LISTED ENTRIES
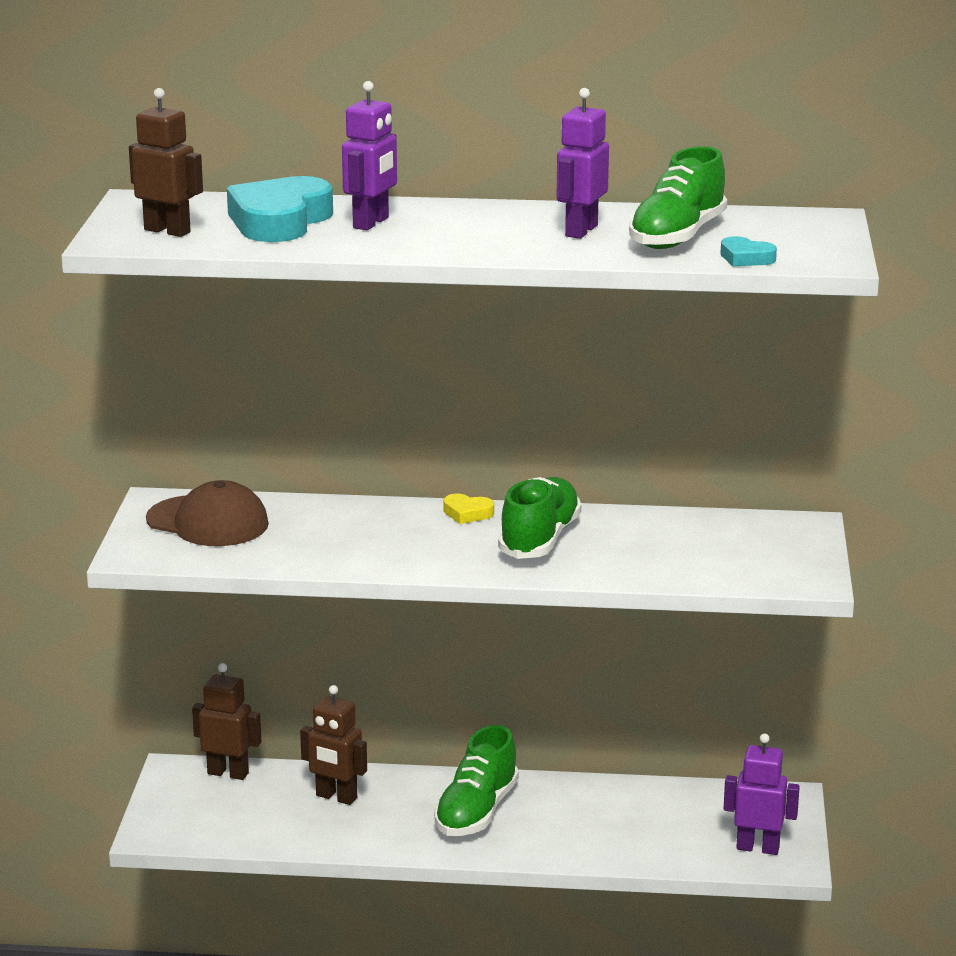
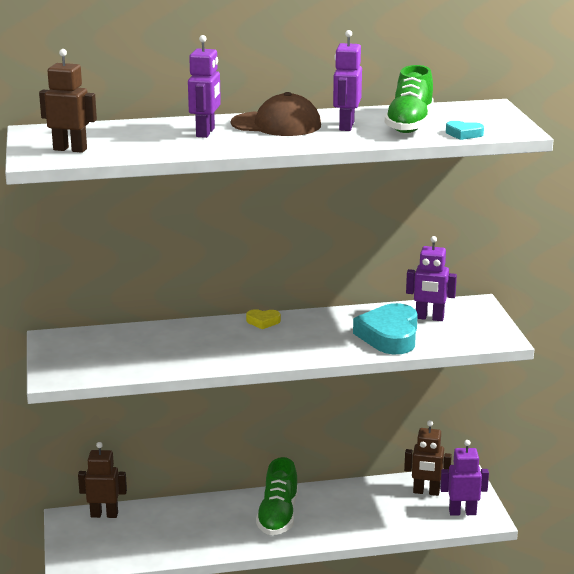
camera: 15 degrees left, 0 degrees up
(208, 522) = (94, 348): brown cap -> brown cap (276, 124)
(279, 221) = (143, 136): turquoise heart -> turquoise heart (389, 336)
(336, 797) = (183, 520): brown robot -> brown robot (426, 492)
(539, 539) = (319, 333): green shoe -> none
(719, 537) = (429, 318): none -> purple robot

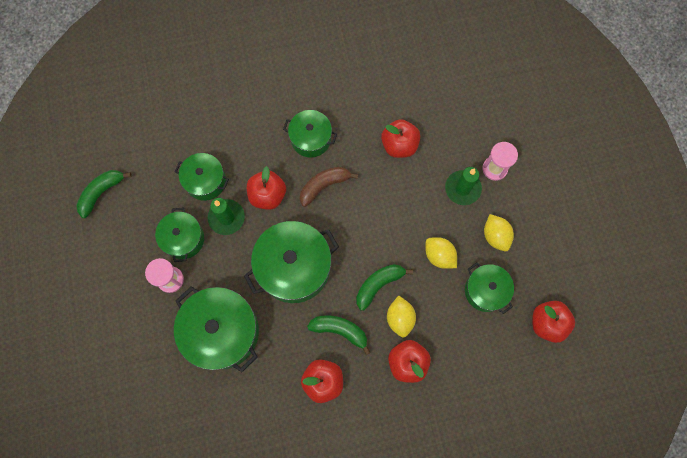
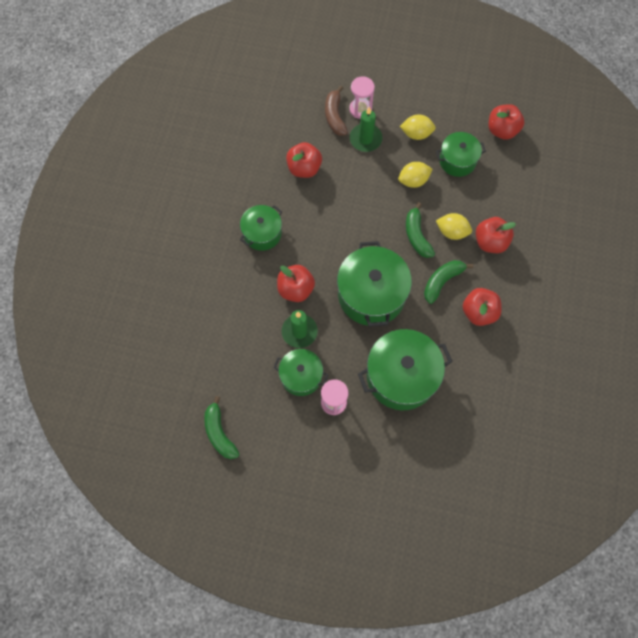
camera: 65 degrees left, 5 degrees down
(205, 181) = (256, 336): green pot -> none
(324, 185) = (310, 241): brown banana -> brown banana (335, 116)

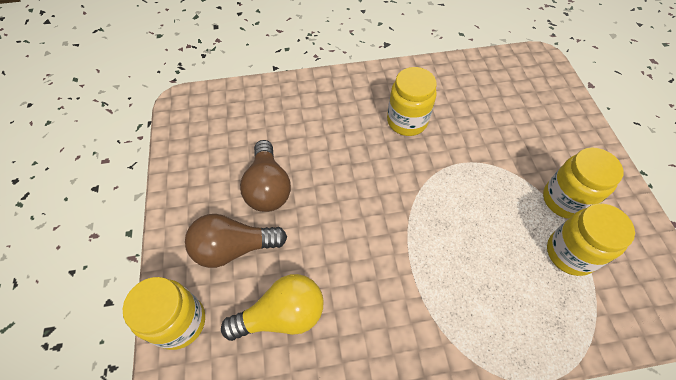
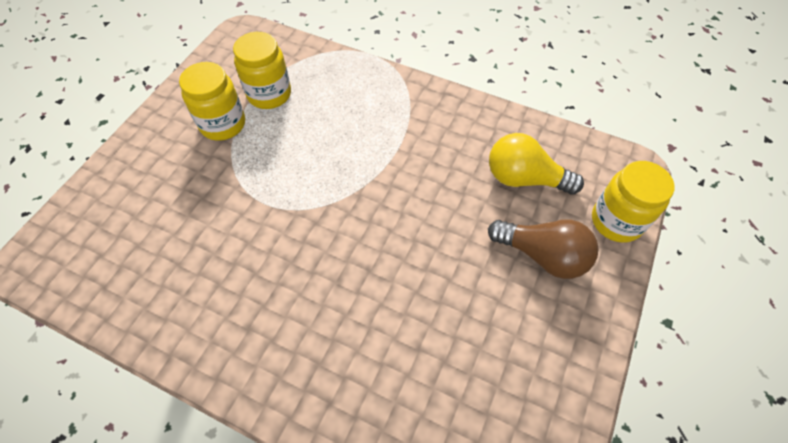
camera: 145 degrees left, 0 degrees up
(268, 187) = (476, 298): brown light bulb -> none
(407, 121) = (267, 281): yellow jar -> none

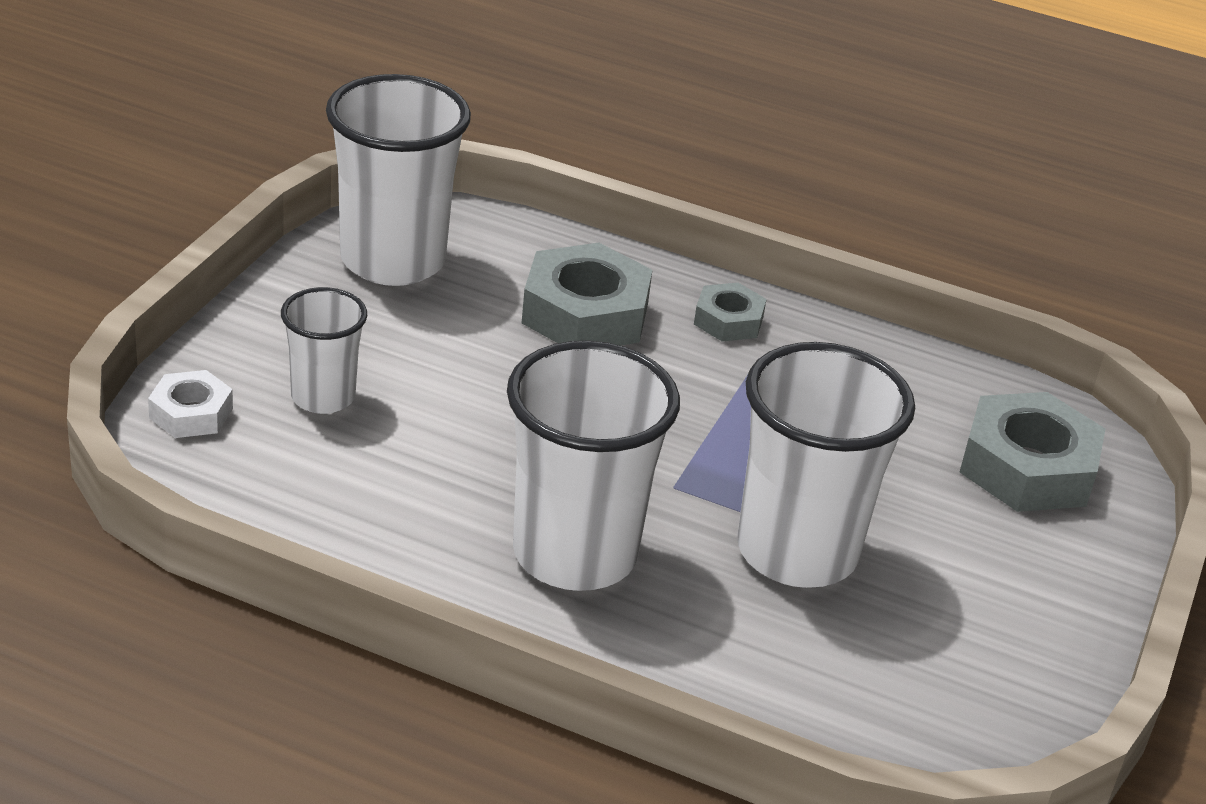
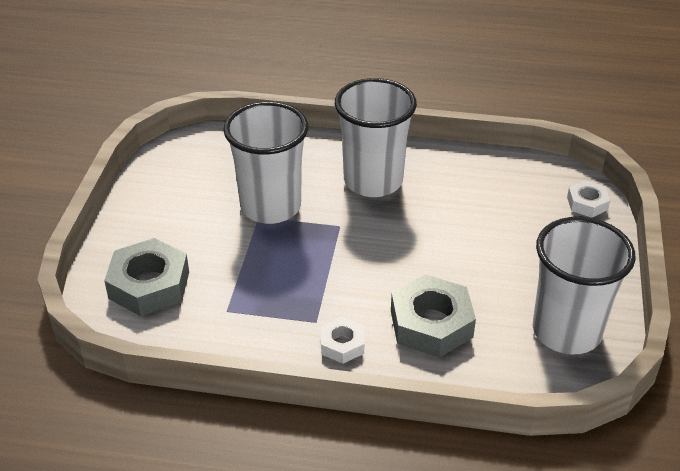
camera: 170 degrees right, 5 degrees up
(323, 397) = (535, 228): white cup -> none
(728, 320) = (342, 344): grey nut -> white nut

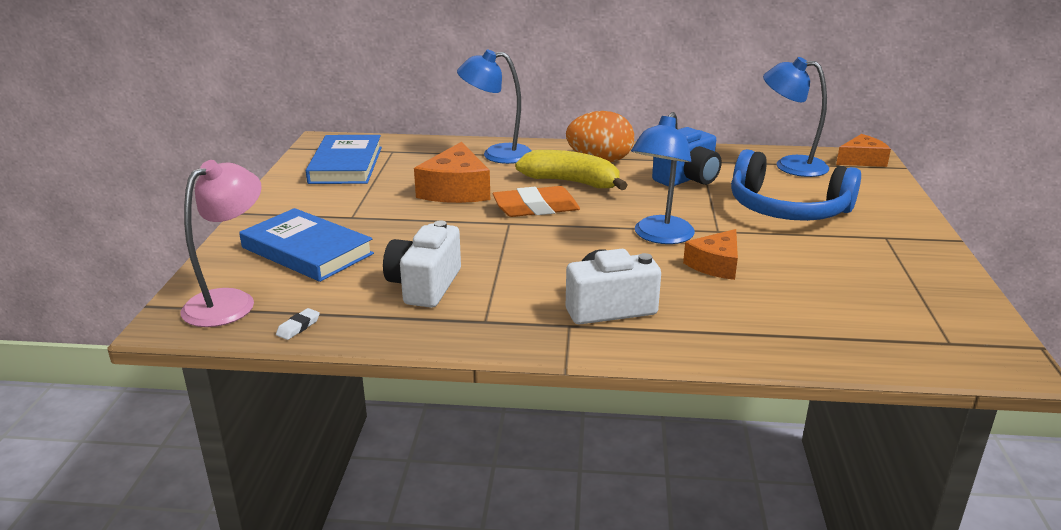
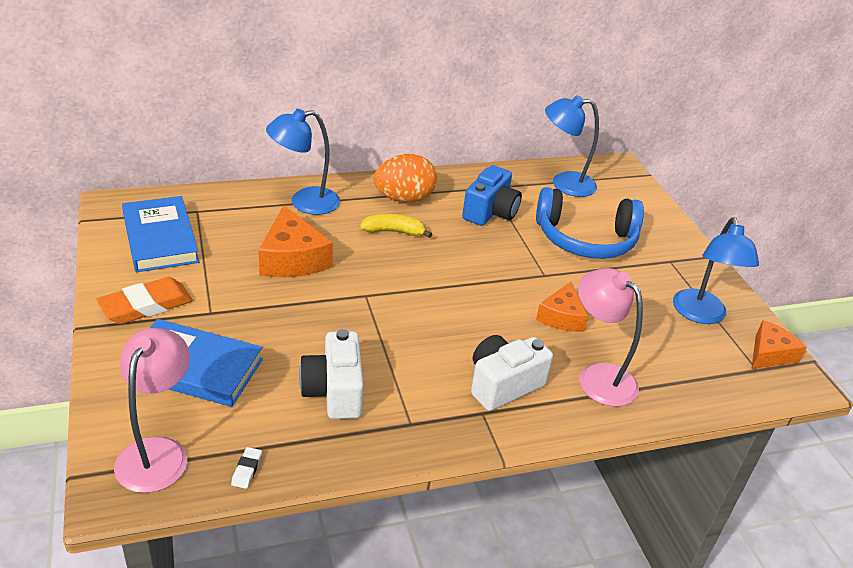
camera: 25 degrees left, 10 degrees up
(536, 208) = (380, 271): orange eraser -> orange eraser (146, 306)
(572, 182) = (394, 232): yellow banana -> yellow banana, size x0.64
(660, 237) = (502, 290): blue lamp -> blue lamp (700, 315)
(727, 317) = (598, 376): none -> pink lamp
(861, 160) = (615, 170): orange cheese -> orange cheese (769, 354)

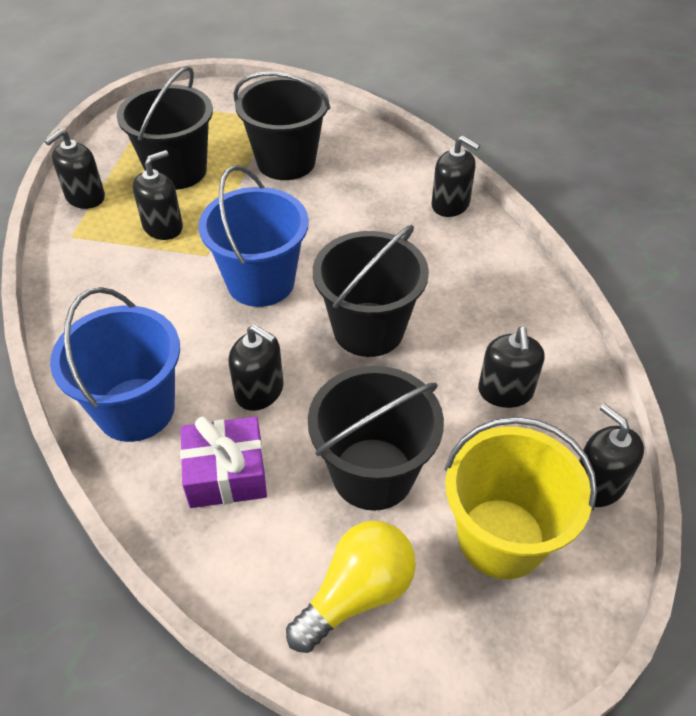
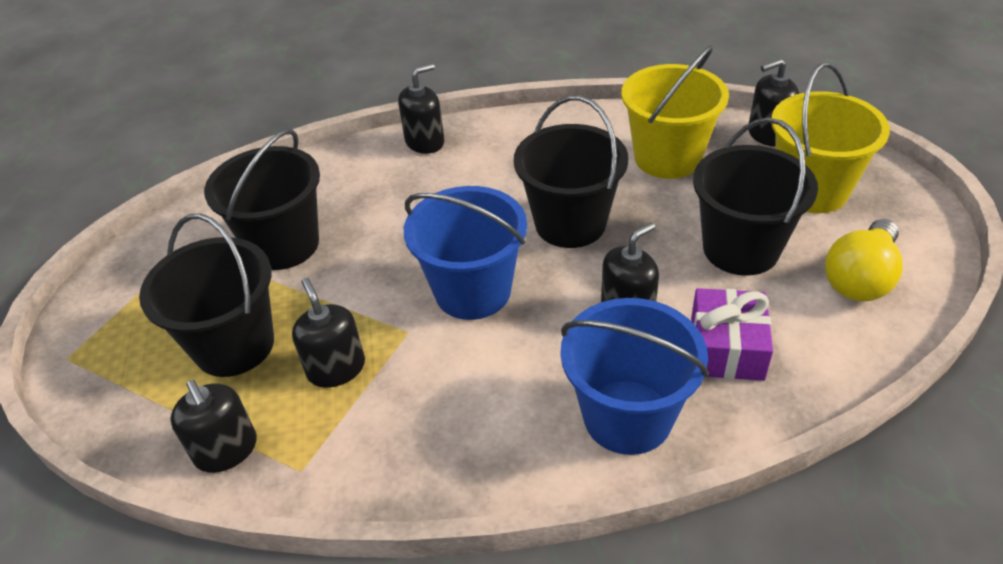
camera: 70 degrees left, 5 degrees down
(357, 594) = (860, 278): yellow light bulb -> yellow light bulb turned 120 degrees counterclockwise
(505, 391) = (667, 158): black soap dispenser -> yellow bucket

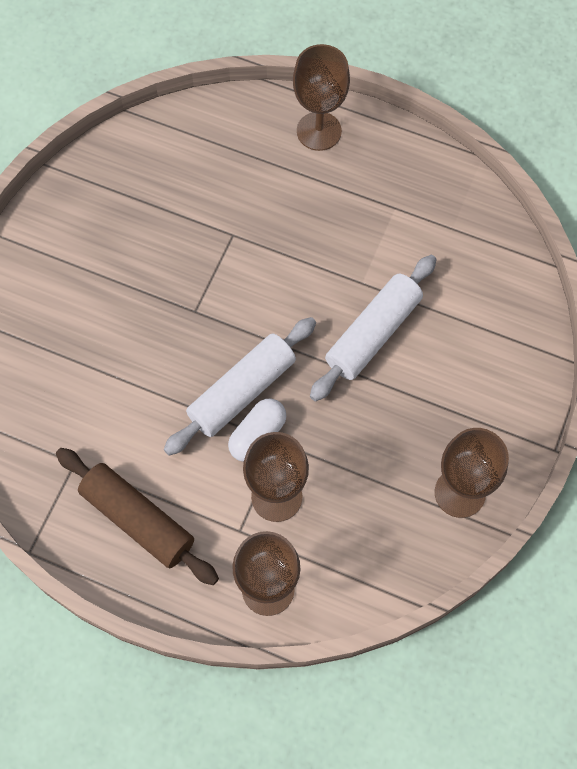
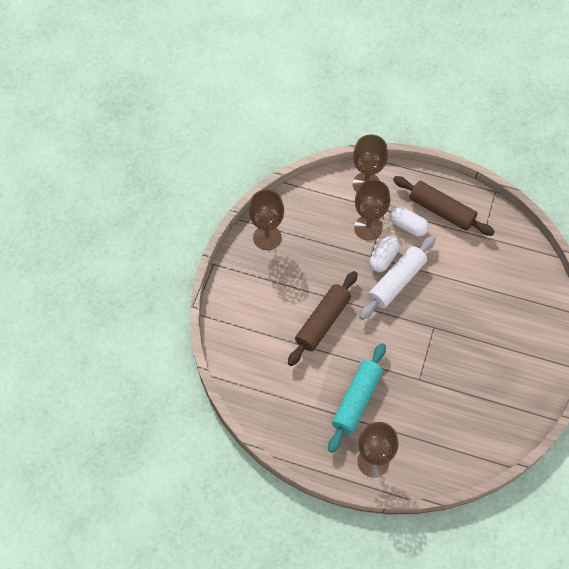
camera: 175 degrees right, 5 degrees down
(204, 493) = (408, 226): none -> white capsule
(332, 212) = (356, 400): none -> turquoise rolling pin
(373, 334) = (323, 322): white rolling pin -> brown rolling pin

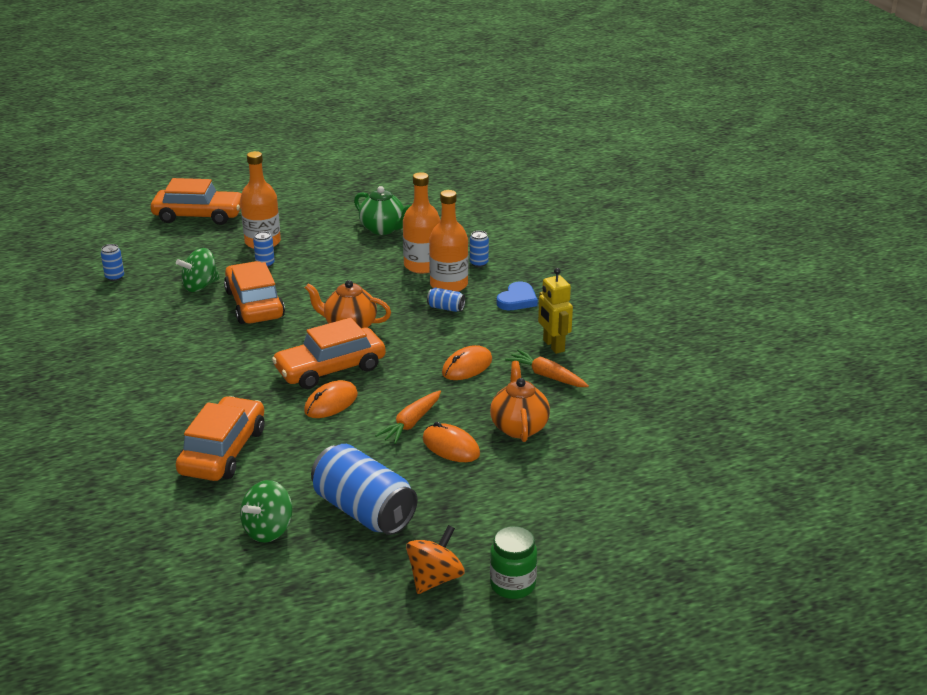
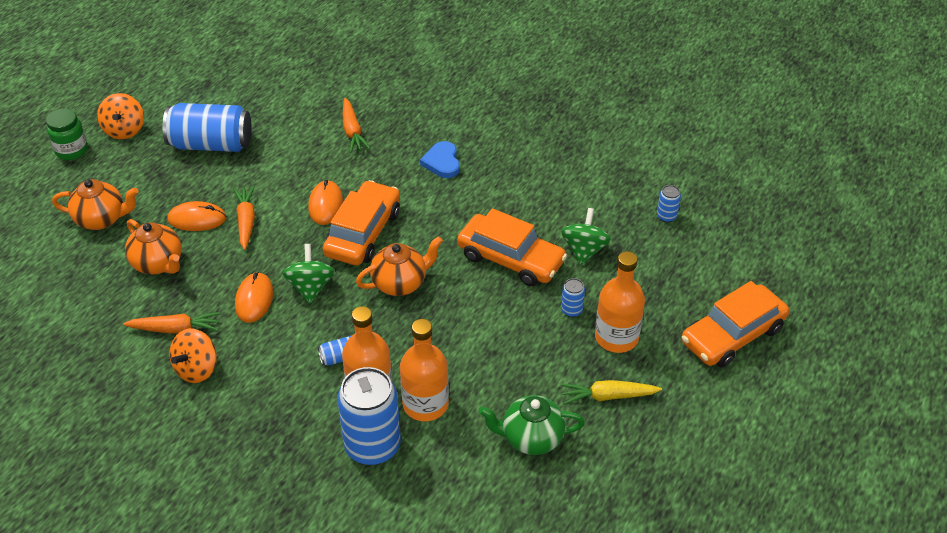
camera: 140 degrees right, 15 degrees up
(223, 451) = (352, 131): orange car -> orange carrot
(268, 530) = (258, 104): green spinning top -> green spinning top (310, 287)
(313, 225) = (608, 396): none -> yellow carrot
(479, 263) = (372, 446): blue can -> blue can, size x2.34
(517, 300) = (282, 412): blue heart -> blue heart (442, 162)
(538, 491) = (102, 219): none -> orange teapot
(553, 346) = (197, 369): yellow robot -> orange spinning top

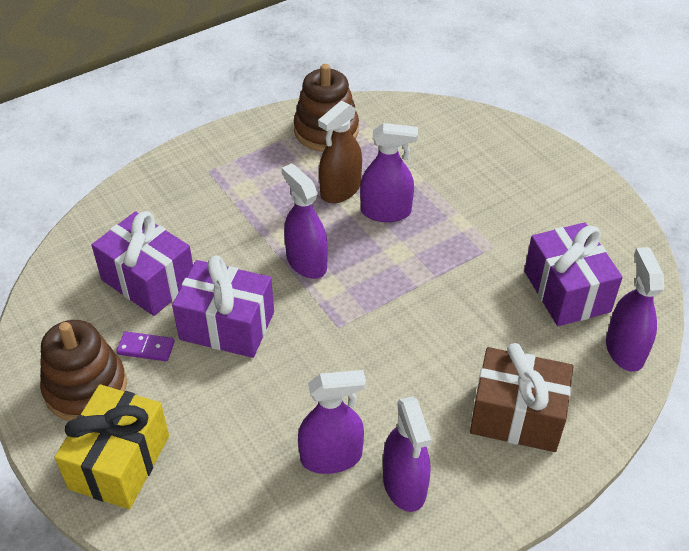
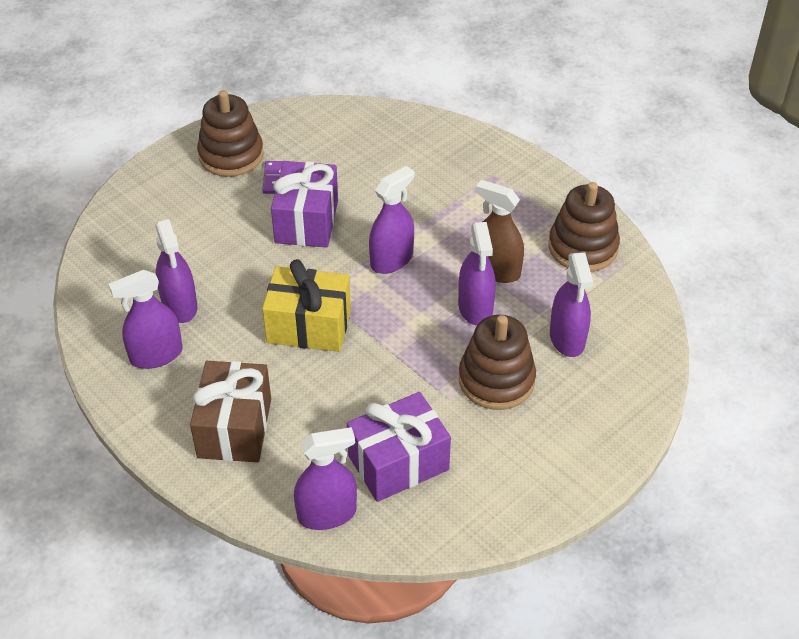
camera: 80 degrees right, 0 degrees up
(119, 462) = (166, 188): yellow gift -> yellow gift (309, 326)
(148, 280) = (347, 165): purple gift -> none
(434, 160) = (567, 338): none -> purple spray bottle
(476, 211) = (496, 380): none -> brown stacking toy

WHAT THE TASK ASKS
Take the lines from the one containing "(861, 160) = (615, 170): orange" through the last line of the listing and repeat them exactly. Omit the pictures.

EXERCISE RESULT
(861, 160) = (615, 170): orange cheese -> orange cheese (769, 354)

camera: 70 degrees left, 5 degrees down
(357, 594) = (860, 278): yellow light bulb -> yellow light bulb turned 120 degrees counterclockwise
(505, 391) = (667, 158): black soap dispenser -> yellow bucket

camera: 175 degrees right, 5 degrees down
(204, 493) = (408, 226): none -> white capsule
(332, 212) = (356, 400): none -> turquoise rolling pin
(373, 334) = (323, 322): white rolling pin -> brown rolling pin

camera: 140 degrees right, 15 degrees up
(223, 451) = (352, 131): orange car -> orange carrot
(268, 530) = (258, 104): green spinning top -> green spinning top (310, 287)
(313, 225) = (608, 396): none -> yellow carrot
(479, 263) = (372, 446): blue can -> blue can, size x2.34
(517, 300) = (282, 412): blue heart -> blue heart (442, 162)
(538, 491) = (102, 219): none -> orange teapot
(553, 346) = (197, 369): yellow robot -> orange spinning top

camera: 80 degrees right, 0 degrees up
(119, 462) = (166, 188): yellow gift -> yellow gift (309, 326)
(148, 280) = (347, 165): purple gift -> none
(434, 160) = (567, 338): none -> purple spray bottle
(476, 211) = (496, 380): none -> brown stacking toy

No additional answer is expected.